[[ Exercise materials open ]]
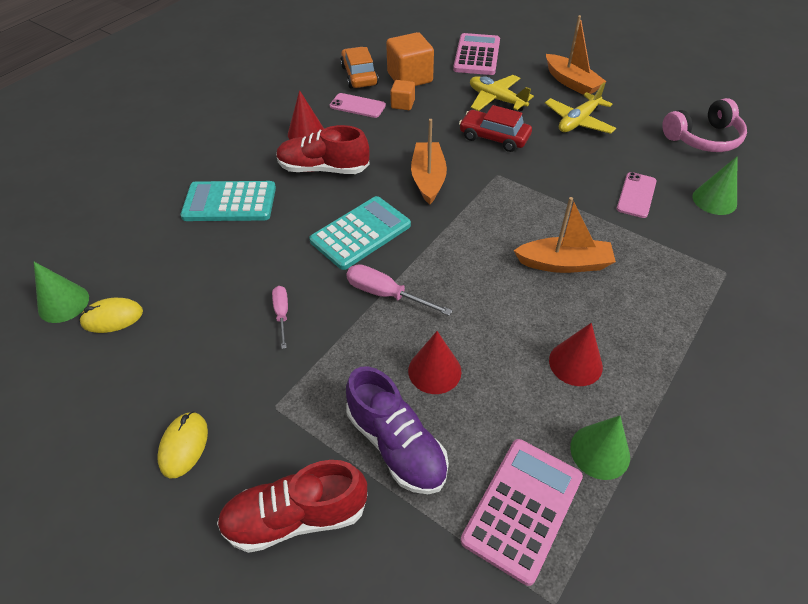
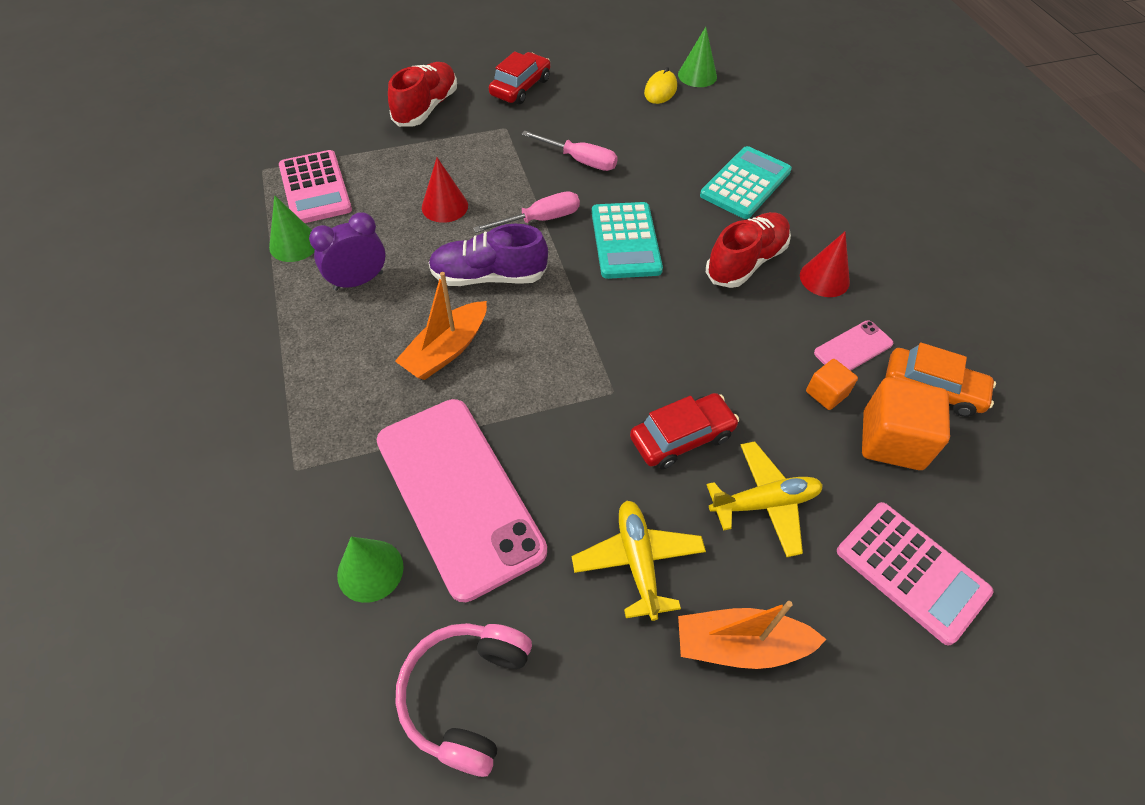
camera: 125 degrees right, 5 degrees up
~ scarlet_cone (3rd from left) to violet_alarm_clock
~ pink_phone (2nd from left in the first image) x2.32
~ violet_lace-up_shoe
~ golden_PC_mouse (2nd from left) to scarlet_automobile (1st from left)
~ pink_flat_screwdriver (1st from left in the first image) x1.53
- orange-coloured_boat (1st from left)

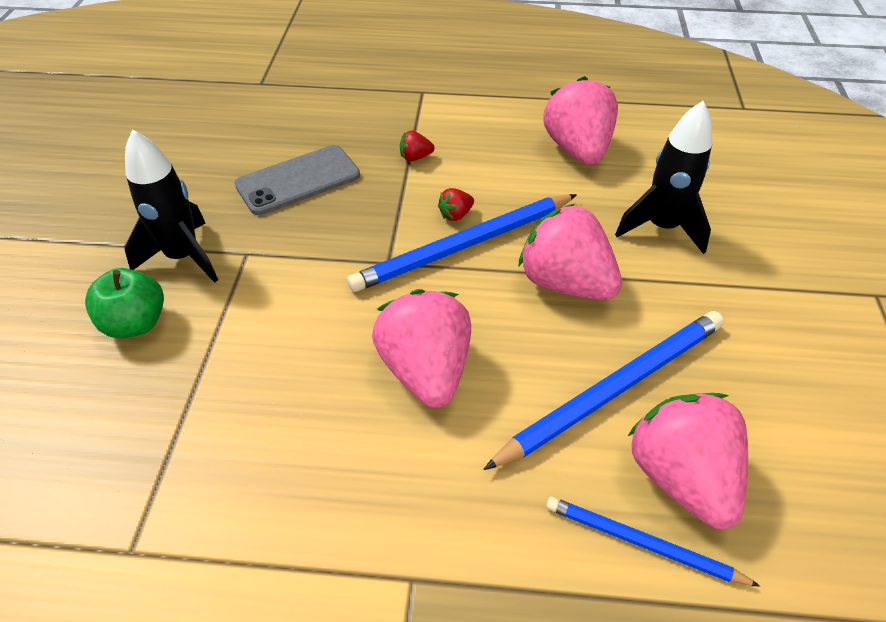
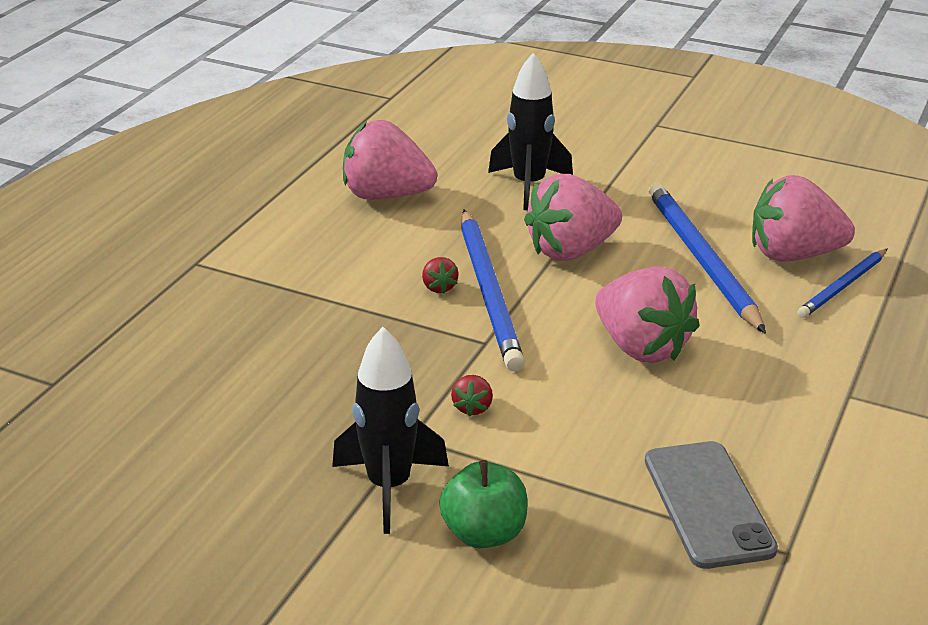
camera: 70 degrees left, 15 degrees down
~ scarlet_strawberry (1st from left in the first image) to scarlet_strawberry (2nd from left)
~ pink_strawberry (1st from left in the first image) 135 degrees counterclockwise
~ ash-grey_phone

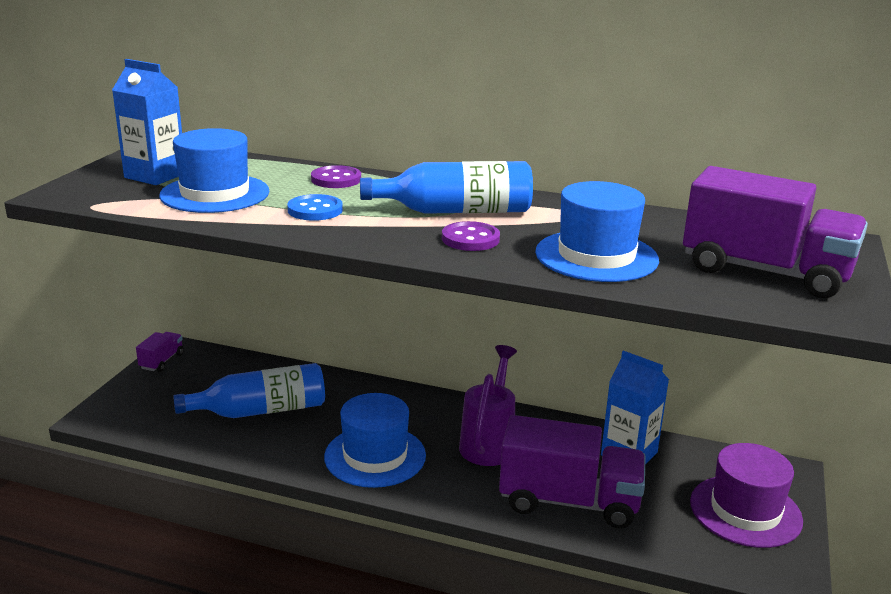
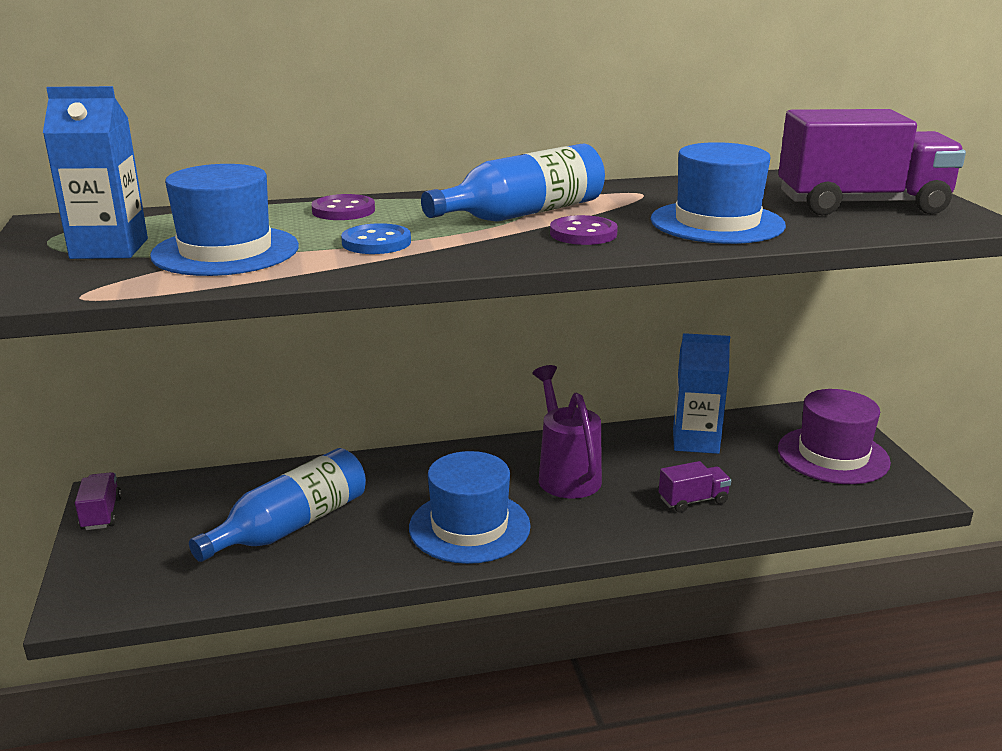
camera: 30 degrees left, 0 degrees up
~ violet_lorry (2nd from left) x0.45

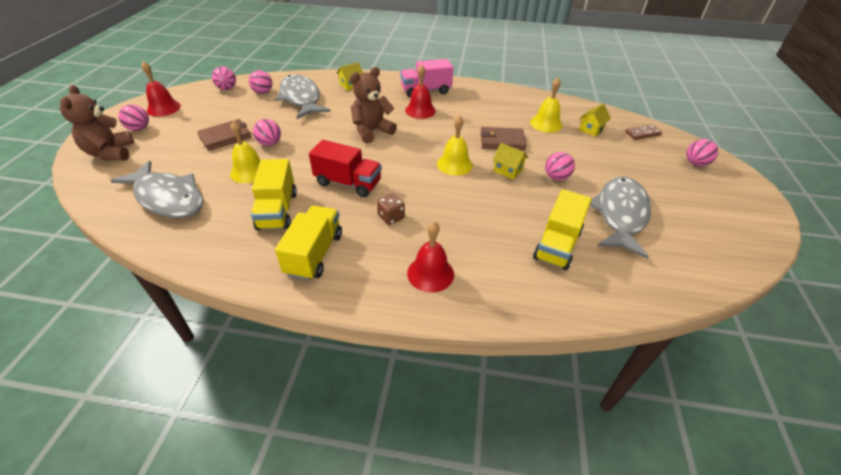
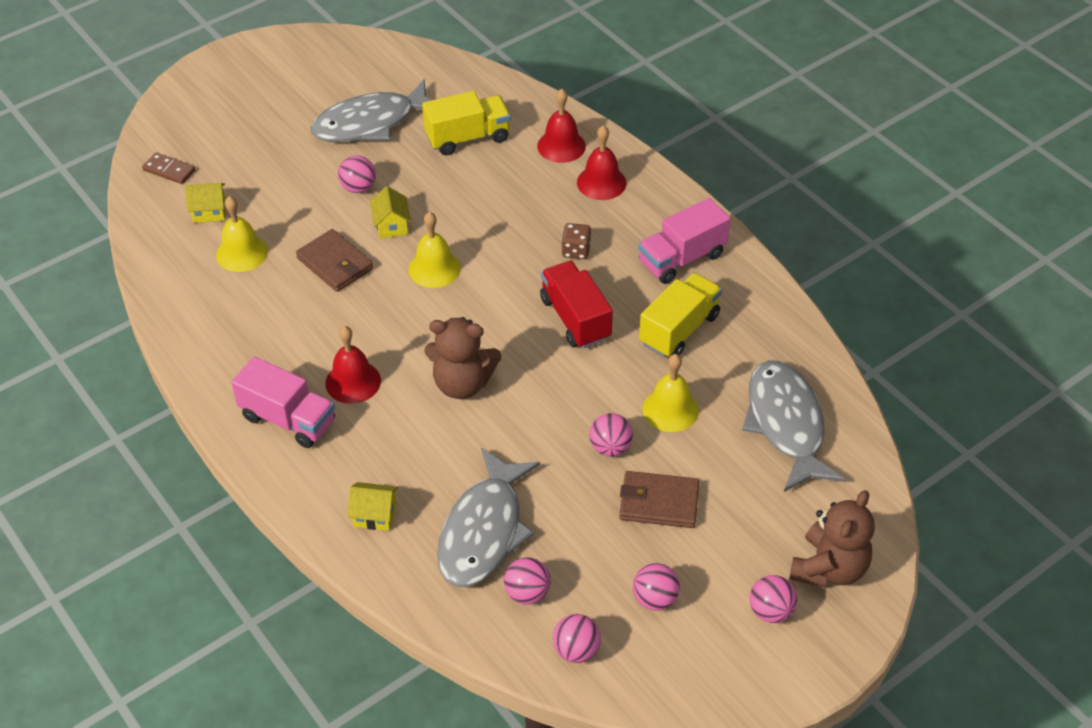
camera: 135 degrees left, 5 degrees up
~ scarlet_school_bell (1st from left in the first image) to scarlet_school_bell (2nd from left)
~ pink_sphere (6th from left in the first image) to pink_sphere (5th from left)
~ golden_lorry (2nd from left) to pink_lorry (2nd from left)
[[ Exercise materials closed ]]
**What you will do:**
Repeat the records above exactly, from the first line through the line that contains "scarlet_automobile (1st from left)", and leave out the pictures.

**Task response:**
camera: 125 degrees right, 5 degrees up
~ scarlet_cone (3rd from left) to violet_alarm_clock
~ pink_phone (2nd from left in the first image) x2.32
~ violet_lace-up_shoe
~ golden_PC_mouse (2nd from left) to scarlet_automobile (1st from left)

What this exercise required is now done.